** Opening Information supplied block **
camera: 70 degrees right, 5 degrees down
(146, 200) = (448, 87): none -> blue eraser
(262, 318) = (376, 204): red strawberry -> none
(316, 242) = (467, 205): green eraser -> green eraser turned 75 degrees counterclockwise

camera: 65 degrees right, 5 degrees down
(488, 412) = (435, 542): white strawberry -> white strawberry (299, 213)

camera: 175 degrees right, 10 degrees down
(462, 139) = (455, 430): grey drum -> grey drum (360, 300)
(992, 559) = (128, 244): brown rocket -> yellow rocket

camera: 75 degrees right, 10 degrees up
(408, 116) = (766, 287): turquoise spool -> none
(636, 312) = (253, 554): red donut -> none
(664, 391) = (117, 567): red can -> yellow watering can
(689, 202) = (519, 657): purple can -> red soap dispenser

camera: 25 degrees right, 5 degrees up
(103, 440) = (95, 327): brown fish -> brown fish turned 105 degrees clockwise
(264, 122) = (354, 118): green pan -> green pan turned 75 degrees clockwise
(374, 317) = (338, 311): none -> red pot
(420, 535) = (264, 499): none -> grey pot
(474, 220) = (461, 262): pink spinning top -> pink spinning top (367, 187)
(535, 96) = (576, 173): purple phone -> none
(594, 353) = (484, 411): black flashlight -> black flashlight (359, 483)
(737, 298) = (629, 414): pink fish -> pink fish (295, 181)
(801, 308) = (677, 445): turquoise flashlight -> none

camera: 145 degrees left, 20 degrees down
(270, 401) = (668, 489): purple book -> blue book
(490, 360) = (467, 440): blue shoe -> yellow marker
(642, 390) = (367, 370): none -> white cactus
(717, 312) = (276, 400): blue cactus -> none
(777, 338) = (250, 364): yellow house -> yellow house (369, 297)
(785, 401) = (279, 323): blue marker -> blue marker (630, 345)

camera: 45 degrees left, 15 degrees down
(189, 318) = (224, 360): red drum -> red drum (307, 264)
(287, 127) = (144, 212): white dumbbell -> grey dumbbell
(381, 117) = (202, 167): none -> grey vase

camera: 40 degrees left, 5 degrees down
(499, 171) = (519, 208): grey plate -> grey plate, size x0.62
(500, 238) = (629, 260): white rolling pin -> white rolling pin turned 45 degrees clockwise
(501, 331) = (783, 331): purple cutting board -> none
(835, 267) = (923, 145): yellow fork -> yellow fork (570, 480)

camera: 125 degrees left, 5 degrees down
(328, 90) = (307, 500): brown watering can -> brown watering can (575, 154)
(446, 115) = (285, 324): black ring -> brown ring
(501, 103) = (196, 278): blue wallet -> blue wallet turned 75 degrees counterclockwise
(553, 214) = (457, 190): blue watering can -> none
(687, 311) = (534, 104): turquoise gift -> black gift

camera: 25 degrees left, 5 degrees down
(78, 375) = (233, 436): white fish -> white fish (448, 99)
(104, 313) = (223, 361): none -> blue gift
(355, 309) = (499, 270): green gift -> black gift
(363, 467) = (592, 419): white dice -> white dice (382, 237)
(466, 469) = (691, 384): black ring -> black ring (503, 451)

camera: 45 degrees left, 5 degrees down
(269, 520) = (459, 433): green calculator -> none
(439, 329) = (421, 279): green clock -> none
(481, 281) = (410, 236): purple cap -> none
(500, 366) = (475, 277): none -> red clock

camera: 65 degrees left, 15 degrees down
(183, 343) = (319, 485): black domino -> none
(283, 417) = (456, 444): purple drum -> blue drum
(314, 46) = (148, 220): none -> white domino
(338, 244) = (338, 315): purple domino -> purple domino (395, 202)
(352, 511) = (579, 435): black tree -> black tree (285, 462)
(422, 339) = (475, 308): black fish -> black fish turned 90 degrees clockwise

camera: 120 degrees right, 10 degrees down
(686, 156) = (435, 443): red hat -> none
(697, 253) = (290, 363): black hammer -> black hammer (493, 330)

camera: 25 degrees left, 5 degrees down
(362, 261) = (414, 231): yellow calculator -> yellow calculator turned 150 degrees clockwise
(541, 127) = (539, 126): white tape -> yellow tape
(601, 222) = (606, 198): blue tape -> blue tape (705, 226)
** Closing Information supplied block **
• What to produce
Repeat the records above in full, character for character.

• Your response
camera: 70 degrees right, 5 degrees down
(146, 200) = (448, 87): none -> blue eraser
(262, 318) = (376, 204): red strawberry -> none
(316, 242) = (467, 205): green eraser -> green eraser turned 75 degrees counterclockwise

camera: 65 degrees right, 5 degrees down
(488, 412) = (435, 542): white strawberry -> white strawberry (299, 213)

camera: 175 degrees right, 10 degrees down
(462, 139) = (455, 430): grey drum -> grey drum (360, 300)
(992, 559) = (128, 244): brown rocket -> yellow rocket

camera: 75 degrees right, 10 degrees up
(408, 116) = (766, 287): turquoise spool -> none
(636, 312) = (253, 554): red donut -> none
(664, 391) = (117, 567): red can -> yellow watering can
(689, 202) = (519, 657): purple can -> red soap dispenser

camera: 25 degrees right, 5 degrees up
(103, 440) = (95, 327): brown fish -> brown fish turned 105 degrees clockwise
(264, 122) = (354, 118): green pan -> green pan turned 75 degrees clockwise
(374, 317) = (338, 311): none -> red pot
(420, 535) = (264, 499): none -> grey pot
(474, 220) = (461, 262): pink spinning top -> pink spinning top (367, 187)
(535, 96) = (576, 173): purple phone -> none
(594, 353) = (484, 411): black flashlight -> black flashlight (359, 483)
(737, 298) = (629, 414): pink fish -> pink fish (295, 181)
(801, 308) = (677, 445): turquoise flashlight -> none

camera: 145 degrees left, 20 degrees down
(270, 401) = (668, 489): purple book -> blue book
(490, 360) = (467, 440): blue shoe -> yellow marker
(642, 390) = (367, 370): none -> white cactus
(717, 312) = (276, 400): blue cactus -> none
(777, 338) = (250, 364): yellow house -> yellow house (369, 297)
(785, 401) = (279, 323): blue marker -> blue marker (630, 345)

camera: 45 degrees left, 15 degrees down
(189, 318) = (224, 360): red drum -> red drum (307, 264)
(287, 127) = (144, 212): white dumbbell -> grey dumbbell
(381, 117) = (202, 167): none -> grey vase

camera: 40 degrees left, 5 degrees down
(499, 171) = (519, 208): grey plate -> grey plate, size x0.62
(500, 238) = (629, 260): white rolling pin -> white rolling pin turned 45 degrees clockwise
(501, 331) = (783, 331): purple cutting board -> none
(835, 267) = (923, 145): yellow fork -> yellow fork (570, 480)

camera: 125 degrees left, 5 degrees down
(328, 90) = (307, 500): brown watering can -> brown watering can (575, 154)
(446, 115) = (285, 324): black ring -> brown ring
(501, 103) = (196, 278): blue wallet -> blue wallet turned 75 degrees counterclockwise
(553, 214) = (457, 190): blue watering can -> none
(687, 311) = (534, 104): turquoise gift -> black gift

camera: 25 degrees left, 5 degrees down
(78, 375) = (233, 436): white fish -> white fish (448, 99)
(104, 313) = (223, 361): none -> blue gift
(355, 309) = (499, 270): green gift -> black gift
(363, 467) = (592, 419): white dice -> white dice (382, 237)
(466, 469) = (691, 384): black ring -> black ring (503, 451)

camera: 45 degrees left, 5 degrees down
(269, 520) = (459, 433): green calculator -> none
(439, 329) = (421, 279): green clock -> none
(481, 281) = (410, 236): purple cap -> none
(500, 366) = (475, 277): none -> red clock

camera: 65 degrees left, 15 degrees down
(183, 343) = (319, 485): black domino -> none
(283, 417) = (456, 444): purple drum -> blue drum
(314, 46) = (148, 220): none -> white domino
(338, 244) = (338, 315): purple domino -> purple domino (395, 202)
(352, 511) = (579, 435): black tree -> black tree (285, 462)
(422, 339) = (475, 308): black fish -> black fish turned 90 degrees clockwise

camera: 120 degrees right, 10 degrees down
(686, 156) = (435, 443): red hat -> none
(697, 253) = (290, 363): black hammer -> black hammer (493, 330)

camera: 25 degrees left, 5 degrees down
(362, 261) = (414, 231): yellow calculator -> yellow calculator turned 150 degrees clockwise
(541, 127) = (539, 126): white tape -> yellow tape
(601, 222) = (606, 198): blue tape -> blue tape (705, 226)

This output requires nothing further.